What the task asks — Down to the last line below, write out every line exactly, starting with the one that contains "[710, 181, 749, 225]" and leaving out the pictures.

(Beginning of Data for this task)

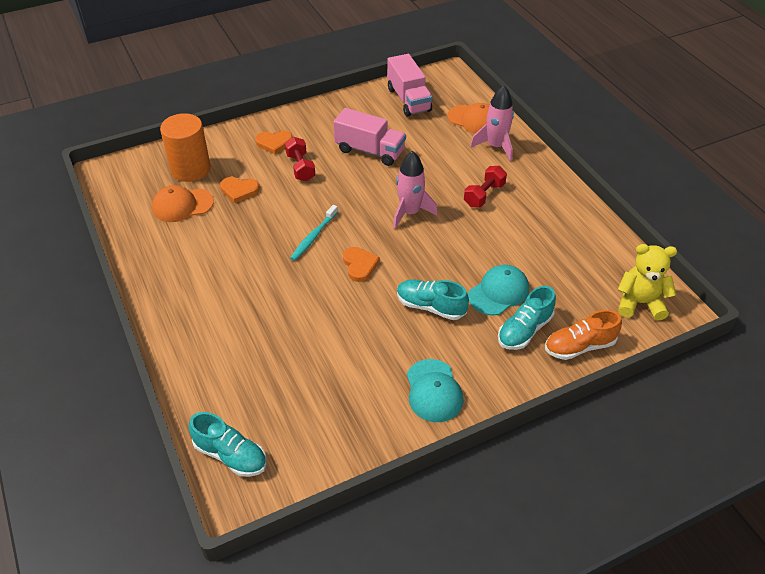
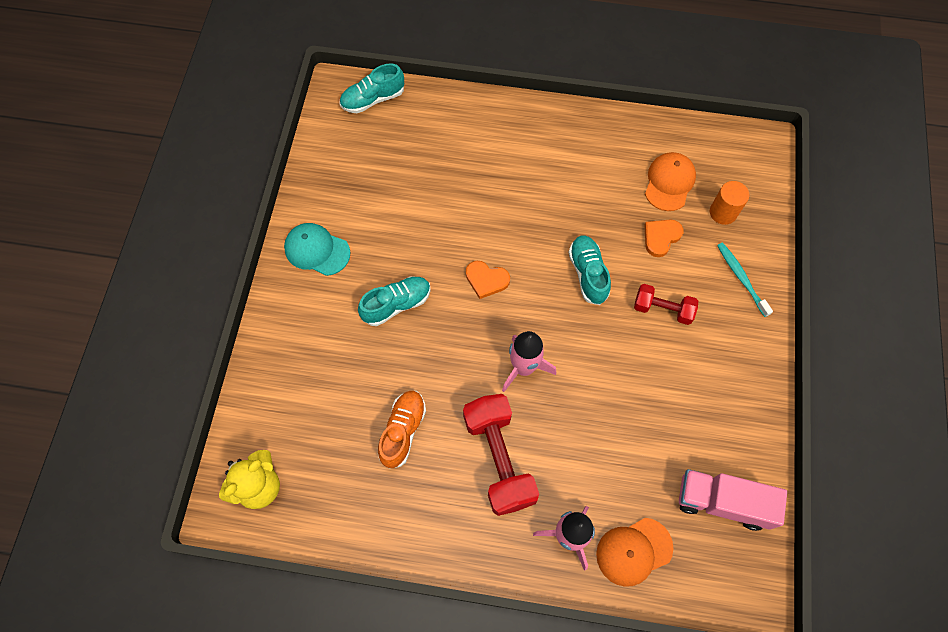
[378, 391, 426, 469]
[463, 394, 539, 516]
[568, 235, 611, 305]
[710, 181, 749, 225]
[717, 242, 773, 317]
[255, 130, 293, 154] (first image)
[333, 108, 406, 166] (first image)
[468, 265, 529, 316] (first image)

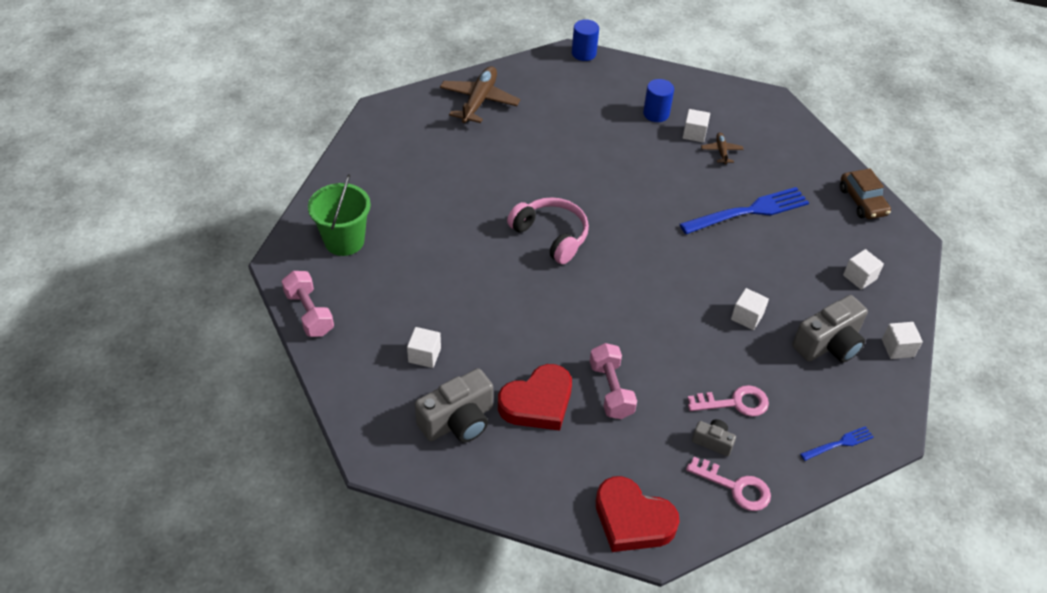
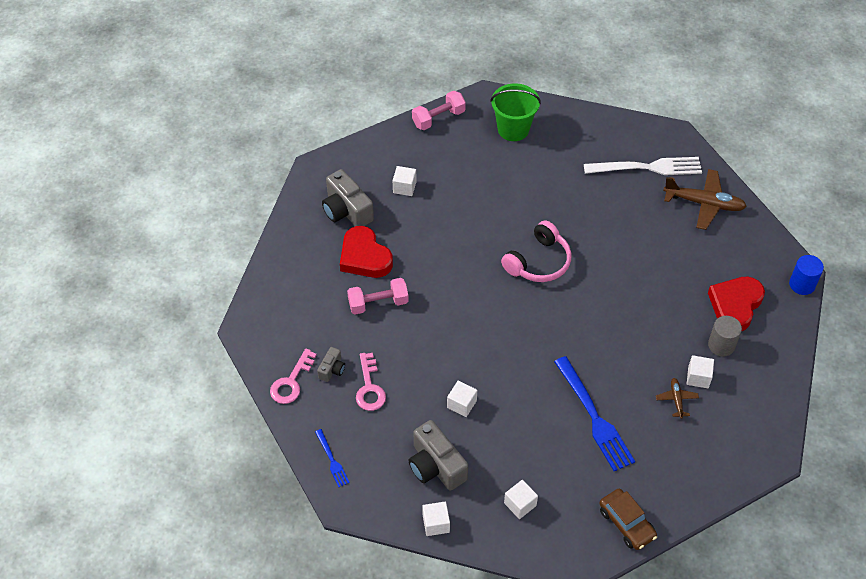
[584, 157, 702, 175]
[599, 489, 657, 550]
[656, 378, 699, 419]
[708, 277, 765, 331]
[708, 316, 742, 357]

(End of Data for this task)

Task output —
[710, 181, 749, 225]
[717, 242, 773, 317]
[255, 130, 293, 154] (first image)
[333, 108, 406, 166] (first image)
[468, 265, 529, 316] (first image)

[584, 157, 702, 175]
[599, 489, 657, 550]
[656, 378, 699, 419]
[708, 277, 765, 331]
[708, 316, 742, 357]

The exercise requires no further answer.